Input Start Marker
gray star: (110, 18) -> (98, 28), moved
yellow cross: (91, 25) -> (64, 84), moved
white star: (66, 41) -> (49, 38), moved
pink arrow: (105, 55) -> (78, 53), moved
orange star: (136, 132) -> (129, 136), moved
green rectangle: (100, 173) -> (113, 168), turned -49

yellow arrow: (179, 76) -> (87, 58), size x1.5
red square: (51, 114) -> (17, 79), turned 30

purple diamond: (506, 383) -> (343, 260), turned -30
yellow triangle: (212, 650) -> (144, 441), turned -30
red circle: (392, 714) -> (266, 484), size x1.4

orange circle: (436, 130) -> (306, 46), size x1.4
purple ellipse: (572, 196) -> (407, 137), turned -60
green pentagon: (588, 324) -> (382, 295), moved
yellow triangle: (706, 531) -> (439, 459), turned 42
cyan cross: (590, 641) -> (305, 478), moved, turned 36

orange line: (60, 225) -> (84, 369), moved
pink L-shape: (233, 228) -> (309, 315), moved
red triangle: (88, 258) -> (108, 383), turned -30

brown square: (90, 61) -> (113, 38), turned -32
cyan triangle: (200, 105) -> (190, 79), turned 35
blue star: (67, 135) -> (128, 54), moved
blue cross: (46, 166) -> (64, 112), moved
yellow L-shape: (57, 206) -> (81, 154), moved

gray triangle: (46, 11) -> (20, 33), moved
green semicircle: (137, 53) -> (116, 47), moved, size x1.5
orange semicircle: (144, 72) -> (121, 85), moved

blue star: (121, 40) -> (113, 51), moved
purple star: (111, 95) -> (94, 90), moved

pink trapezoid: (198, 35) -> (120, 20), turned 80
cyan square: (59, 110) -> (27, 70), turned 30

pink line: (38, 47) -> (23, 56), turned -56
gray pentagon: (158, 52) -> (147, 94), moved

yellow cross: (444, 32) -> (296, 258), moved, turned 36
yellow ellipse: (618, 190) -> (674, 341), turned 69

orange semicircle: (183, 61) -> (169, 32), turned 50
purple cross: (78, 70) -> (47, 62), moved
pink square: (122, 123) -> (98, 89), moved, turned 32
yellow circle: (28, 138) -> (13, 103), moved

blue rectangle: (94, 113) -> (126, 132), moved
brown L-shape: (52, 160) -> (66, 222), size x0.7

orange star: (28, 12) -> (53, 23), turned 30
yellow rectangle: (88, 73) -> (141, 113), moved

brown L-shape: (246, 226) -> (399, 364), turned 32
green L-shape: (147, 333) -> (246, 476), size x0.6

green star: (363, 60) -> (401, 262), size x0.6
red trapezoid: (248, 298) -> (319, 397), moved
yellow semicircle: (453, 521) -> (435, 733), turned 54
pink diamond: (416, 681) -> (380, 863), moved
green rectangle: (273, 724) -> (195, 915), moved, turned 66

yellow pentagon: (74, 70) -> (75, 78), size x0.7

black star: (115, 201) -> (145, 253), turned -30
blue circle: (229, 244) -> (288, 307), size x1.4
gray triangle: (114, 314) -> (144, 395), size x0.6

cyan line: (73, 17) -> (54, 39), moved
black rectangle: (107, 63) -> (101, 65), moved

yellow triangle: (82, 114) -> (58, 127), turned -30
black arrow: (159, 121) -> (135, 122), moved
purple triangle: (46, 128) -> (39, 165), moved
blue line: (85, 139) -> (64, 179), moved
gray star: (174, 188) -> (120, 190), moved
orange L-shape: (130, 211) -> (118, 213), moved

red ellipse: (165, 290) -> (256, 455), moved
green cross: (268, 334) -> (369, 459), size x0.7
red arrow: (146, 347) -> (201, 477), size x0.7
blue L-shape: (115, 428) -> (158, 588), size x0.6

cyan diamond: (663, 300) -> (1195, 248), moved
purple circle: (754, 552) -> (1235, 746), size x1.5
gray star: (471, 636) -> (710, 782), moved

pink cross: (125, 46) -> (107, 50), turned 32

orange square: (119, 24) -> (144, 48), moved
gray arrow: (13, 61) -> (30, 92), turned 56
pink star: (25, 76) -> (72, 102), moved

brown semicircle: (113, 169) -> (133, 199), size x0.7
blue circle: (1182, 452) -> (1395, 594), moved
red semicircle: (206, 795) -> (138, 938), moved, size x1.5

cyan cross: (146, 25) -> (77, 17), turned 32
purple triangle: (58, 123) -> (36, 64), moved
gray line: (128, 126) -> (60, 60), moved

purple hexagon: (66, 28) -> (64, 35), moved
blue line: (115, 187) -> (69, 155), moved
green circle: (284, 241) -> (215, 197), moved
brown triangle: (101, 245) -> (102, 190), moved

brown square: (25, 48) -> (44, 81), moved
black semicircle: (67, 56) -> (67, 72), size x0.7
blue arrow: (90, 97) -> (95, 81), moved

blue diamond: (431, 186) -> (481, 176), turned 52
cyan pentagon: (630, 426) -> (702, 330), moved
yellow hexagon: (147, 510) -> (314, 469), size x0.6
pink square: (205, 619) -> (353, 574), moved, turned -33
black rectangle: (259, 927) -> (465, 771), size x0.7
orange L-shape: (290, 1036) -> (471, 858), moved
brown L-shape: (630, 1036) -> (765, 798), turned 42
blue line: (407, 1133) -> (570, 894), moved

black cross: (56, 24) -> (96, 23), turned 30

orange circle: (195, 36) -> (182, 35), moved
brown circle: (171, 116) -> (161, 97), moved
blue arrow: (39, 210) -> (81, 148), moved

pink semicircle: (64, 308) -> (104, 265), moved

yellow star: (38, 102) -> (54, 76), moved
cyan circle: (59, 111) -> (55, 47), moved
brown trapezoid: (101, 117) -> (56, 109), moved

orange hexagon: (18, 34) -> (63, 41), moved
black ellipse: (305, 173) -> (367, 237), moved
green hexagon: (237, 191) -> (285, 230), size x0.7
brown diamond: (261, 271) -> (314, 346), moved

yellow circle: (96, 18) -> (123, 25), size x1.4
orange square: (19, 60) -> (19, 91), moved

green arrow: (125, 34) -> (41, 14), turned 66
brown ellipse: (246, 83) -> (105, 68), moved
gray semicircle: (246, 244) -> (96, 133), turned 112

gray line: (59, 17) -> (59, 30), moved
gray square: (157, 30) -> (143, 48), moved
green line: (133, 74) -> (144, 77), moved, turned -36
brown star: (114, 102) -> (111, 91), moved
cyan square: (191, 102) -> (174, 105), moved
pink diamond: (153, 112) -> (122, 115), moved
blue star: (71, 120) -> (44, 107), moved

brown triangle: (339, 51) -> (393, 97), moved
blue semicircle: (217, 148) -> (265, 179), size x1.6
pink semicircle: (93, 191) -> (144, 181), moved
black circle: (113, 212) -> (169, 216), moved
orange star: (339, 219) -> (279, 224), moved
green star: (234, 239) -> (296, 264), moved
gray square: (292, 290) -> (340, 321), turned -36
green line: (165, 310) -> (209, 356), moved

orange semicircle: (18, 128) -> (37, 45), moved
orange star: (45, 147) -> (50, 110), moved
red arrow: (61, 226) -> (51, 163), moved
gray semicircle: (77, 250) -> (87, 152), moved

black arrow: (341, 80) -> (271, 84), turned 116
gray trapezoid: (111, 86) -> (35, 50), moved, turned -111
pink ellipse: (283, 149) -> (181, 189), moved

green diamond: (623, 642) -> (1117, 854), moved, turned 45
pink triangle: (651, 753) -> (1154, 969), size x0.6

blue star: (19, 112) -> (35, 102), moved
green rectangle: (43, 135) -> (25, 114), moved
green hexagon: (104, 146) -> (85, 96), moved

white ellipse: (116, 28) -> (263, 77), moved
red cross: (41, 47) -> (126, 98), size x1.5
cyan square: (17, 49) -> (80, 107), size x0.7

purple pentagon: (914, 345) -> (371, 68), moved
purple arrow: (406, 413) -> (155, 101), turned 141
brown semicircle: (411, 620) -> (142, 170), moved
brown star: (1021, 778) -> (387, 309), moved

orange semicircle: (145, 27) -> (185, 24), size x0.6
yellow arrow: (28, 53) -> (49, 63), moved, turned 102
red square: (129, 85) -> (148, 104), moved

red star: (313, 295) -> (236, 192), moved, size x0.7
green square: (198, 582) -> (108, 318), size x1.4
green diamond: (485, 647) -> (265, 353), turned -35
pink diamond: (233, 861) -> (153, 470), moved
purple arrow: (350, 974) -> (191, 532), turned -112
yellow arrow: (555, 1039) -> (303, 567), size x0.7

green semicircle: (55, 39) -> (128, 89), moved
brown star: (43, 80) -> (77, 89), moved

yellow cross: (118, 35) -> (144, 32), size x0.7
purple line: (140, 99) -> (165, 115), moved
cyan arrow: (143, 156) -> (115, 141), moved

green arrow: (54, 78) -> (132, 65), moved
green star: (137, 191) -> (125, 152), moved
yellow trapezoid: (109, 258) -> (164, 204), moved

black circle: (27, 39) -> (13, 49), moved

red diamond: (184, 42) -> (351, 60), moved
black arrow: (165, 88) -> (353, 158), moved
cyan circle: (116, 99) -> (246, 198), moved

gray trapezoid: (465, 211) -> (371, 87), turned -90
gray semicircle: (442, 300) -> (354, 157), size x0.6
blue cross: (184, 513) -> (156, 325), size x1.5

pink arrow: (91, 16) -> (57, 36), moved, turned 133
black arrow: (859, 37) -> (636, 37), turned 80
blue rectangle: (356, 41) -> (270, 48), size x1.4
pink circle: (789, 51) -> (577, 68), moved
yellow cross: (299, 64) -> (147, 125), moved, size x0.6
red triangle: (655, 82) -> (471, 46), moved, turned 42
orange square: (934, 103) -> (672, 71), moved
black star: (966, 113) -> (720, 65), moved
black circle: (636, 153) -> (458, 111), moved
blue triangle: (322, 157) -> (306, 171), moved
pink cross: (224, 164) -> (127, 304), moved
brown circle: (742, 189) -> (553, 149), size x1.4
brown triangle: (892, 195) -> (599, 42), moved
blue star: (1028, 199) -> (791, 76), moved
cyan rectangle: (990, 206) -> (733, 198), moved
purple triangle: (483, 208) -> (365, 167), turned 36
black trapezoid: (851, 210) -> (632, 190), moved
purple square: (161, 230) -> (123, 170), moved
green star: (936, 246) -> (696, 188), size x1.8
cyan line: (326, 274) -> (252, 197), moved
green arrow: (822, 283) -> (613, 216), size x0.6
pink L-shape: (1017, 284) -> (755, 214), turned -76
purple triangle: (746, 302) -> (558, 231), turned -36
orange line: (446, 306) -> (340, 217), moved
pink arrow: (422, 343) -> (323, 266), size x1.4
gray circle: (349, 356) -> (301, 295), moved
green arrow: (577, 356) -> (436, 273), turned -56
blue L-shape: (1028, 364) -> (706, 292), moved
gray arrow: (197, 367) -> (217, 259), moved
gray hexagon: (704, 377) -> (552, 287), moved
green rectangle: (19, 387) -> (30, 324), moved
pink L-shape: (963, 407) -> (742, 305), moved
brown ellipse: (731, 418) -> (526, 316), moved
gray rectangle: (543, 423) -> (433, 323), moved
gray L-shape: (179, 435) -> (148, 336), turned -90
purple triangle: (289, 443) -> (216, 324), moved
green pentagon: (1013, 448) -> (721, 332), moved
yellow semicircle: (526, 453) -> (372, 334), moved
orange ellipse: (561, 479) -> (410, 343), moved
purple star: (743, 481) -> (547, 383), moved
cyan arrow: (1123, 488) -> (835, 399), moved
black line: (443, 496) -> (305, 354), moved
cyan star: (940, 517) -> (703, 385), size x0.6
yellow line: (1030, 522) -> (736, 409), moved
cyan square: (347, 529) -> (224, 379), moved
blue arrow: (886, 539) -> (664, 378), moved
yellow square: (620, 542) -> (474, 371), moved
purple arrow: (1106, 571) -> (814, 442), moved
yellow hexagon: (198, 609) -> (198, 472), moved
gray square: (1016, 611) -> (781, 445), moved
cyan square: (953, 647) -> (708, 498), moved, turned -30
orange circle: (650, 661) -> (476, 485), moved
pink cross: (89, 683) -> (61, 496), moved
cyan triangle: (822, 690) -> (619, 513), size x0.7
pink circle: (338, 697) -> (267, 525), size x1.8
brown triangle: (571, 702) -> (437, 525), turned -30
Input End Marker
- **Work request**:
Count the lines of the material above that contain the word "diamond", then give only that count.

- **Exercise answer**:
10